Aim of the task
Which of the lines below mention the word "white"? Pull each one out.

The data Start Marker

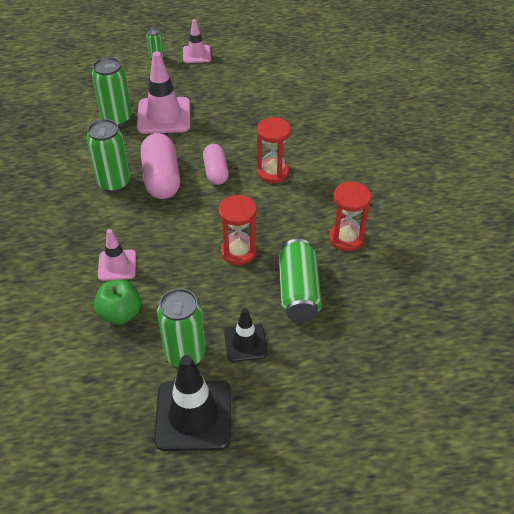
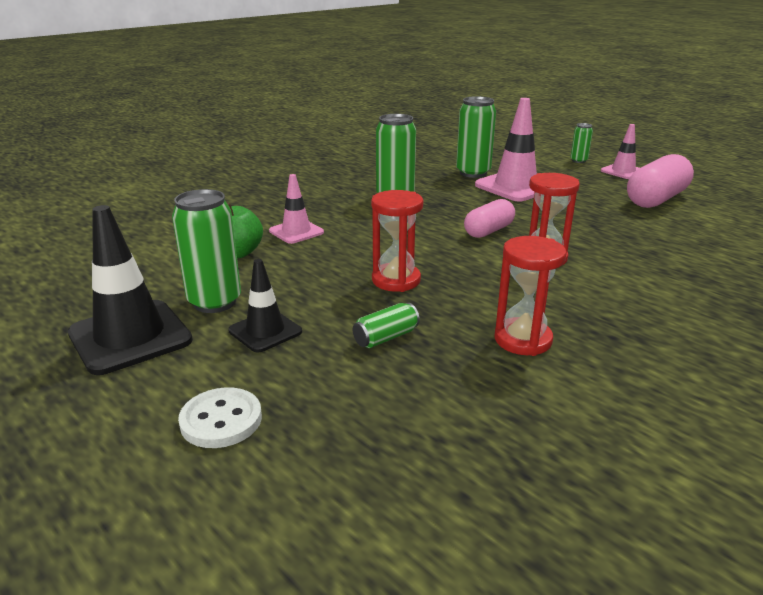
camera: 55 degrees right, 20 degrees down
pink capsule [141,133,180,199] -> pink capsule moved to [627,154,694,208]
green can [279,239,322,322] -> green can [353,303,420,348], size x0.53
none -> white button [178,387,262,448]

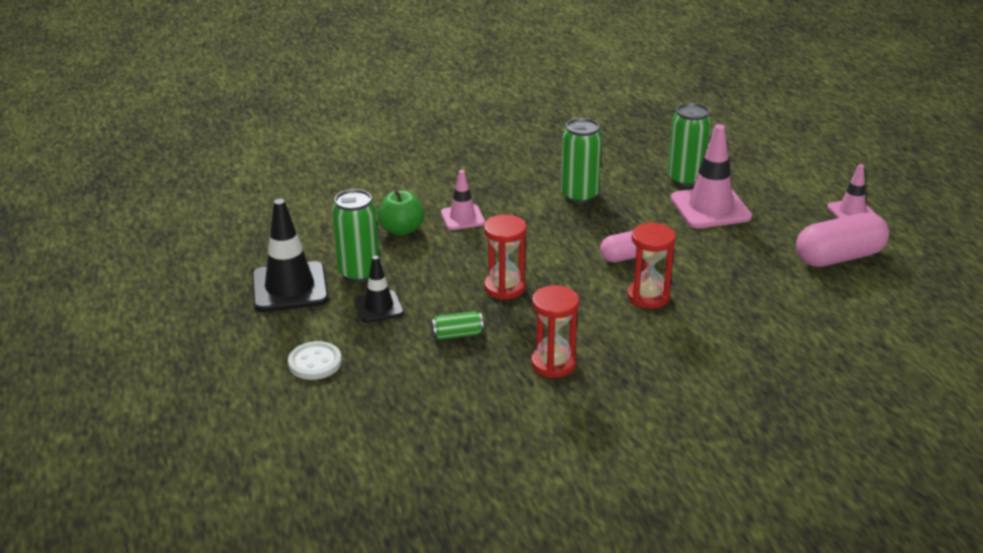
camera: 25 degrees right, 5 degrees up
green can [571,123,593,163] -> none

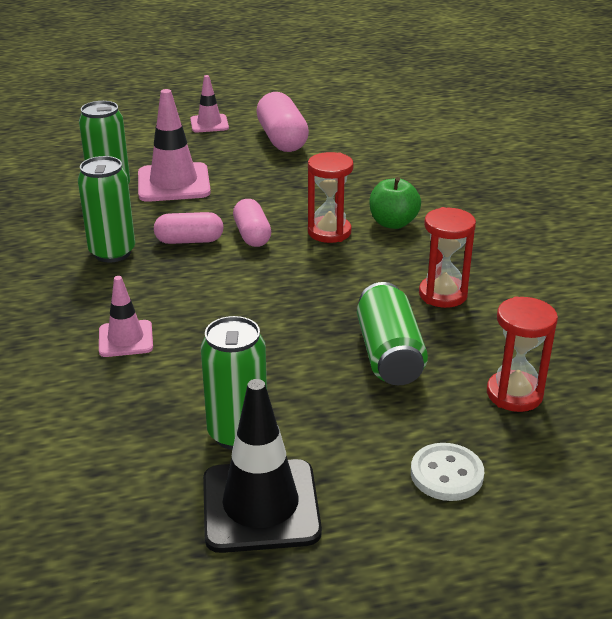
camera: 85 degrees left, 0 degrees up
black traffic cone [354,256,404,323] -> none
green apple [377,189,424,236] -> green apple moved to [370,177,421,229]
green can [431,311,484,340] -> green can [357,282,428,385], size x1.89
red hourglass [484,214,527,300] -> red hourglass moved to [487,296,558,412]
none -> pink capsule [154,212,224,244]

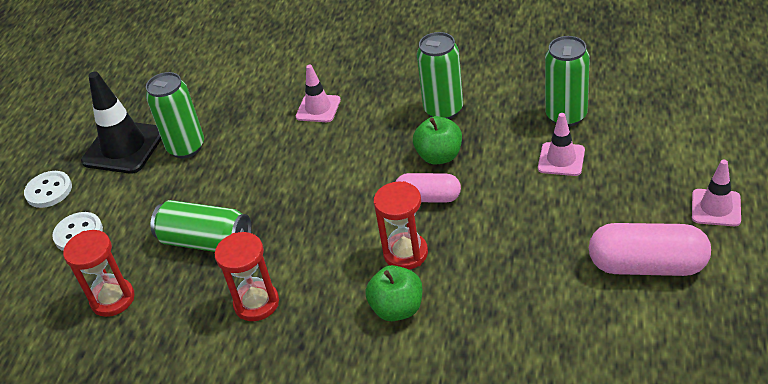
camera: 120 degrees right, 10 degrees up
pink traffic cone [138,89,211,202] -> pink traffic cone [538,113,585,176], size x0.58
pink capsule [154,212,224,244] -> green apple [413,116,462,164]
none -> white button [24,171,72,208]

The data End Marker
The data Start Marker

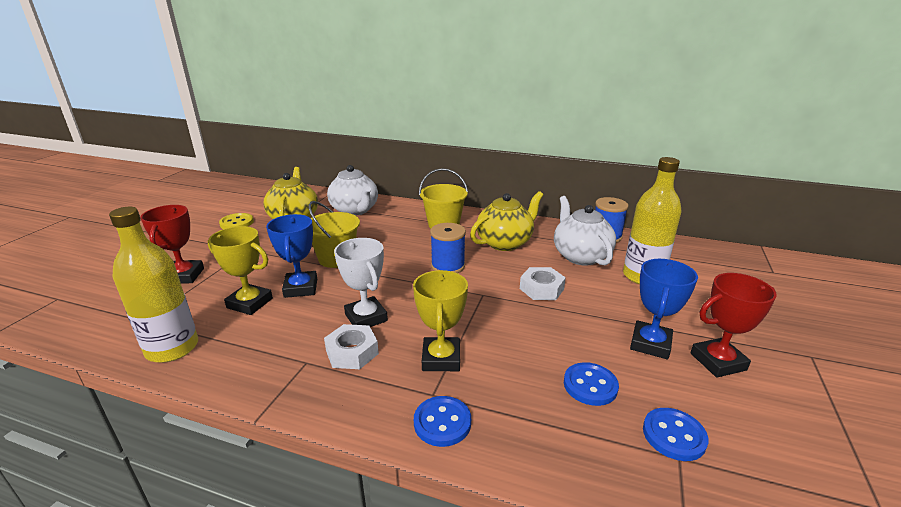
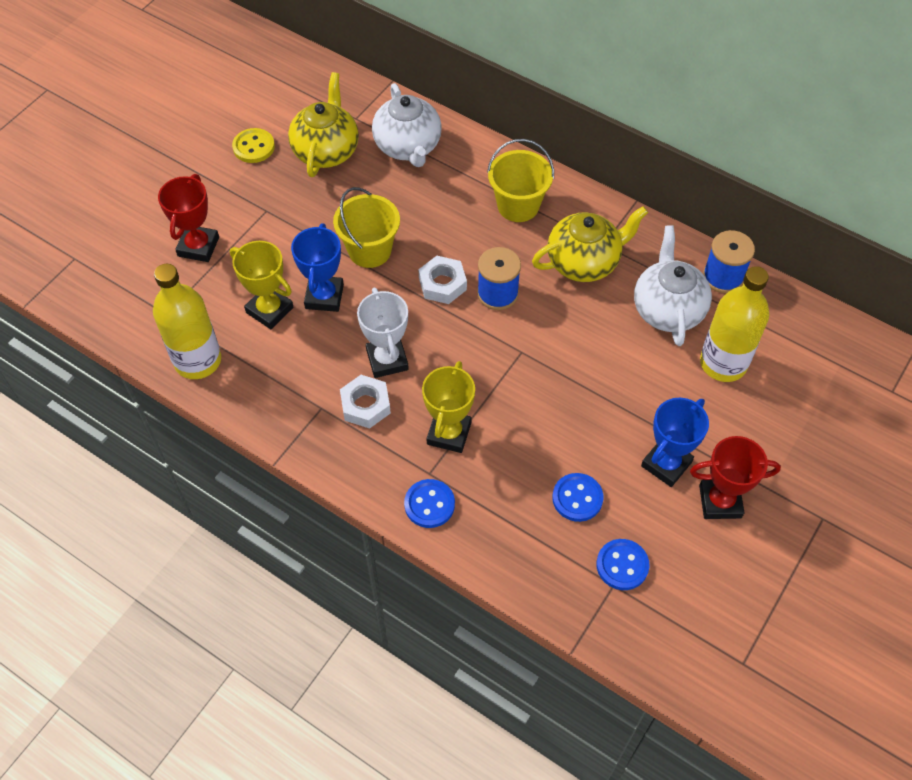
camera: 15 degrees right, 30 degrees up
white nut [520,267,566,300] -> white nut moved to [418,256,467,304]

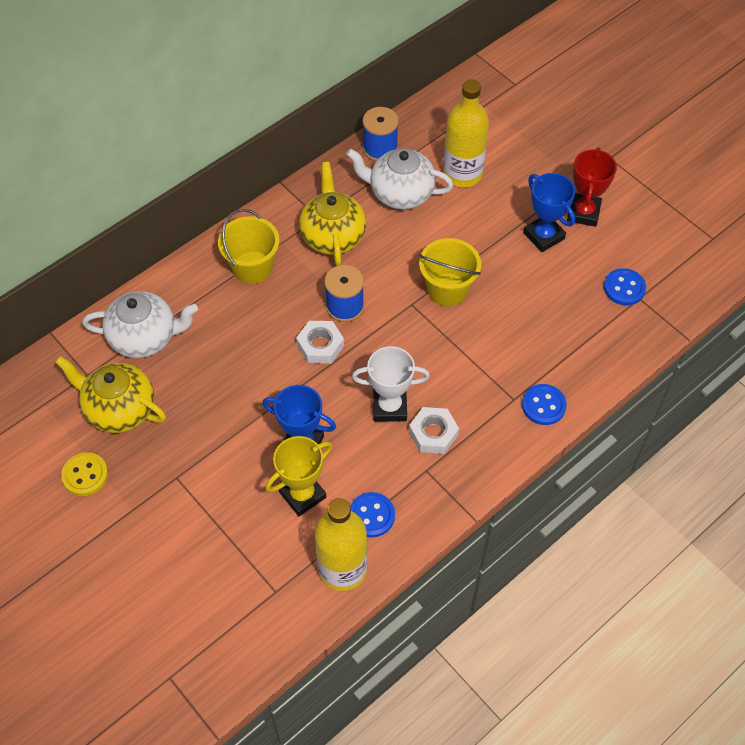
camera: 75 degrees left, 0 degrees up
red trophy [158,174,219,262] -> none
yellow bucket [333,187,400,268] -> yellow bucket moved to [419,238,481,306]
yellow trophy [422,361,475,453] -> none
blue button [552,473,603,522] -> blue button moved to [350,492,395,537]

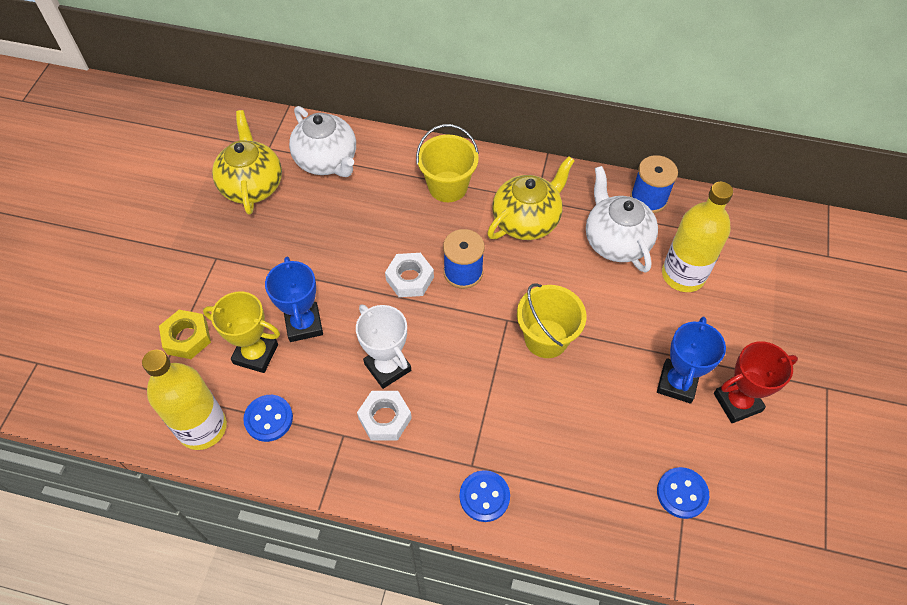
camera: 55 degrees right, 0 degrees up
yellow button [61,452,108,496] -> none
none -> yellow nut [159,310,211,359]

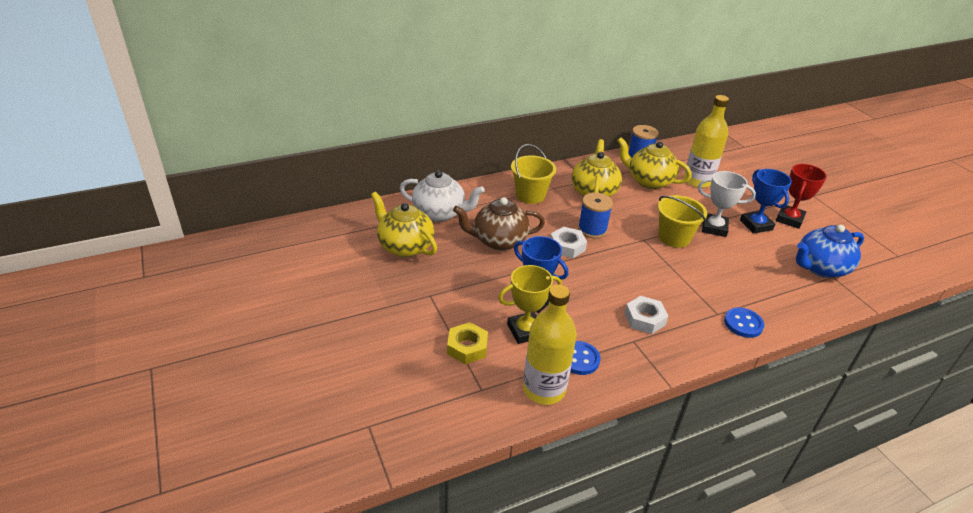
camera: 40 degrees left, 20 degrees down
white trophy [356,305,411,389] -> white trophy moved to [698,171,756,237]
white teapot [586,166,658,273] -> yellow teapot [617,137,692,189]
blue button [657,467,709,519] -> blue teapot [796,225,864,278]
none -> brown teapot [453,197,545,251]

The data End Marker

Output for this exercise
none -> white button [178,387,262,448]
none -> white button [24,171,72,208]
white nut [520,267,566,300] -> white nut moved to [418,256,467,304]
white trophy [356,305,411,389] -> white trophy moved to [698,171,756,237]
white teapot [586,166,658,273] -> yellow teapot [617,137,692,189]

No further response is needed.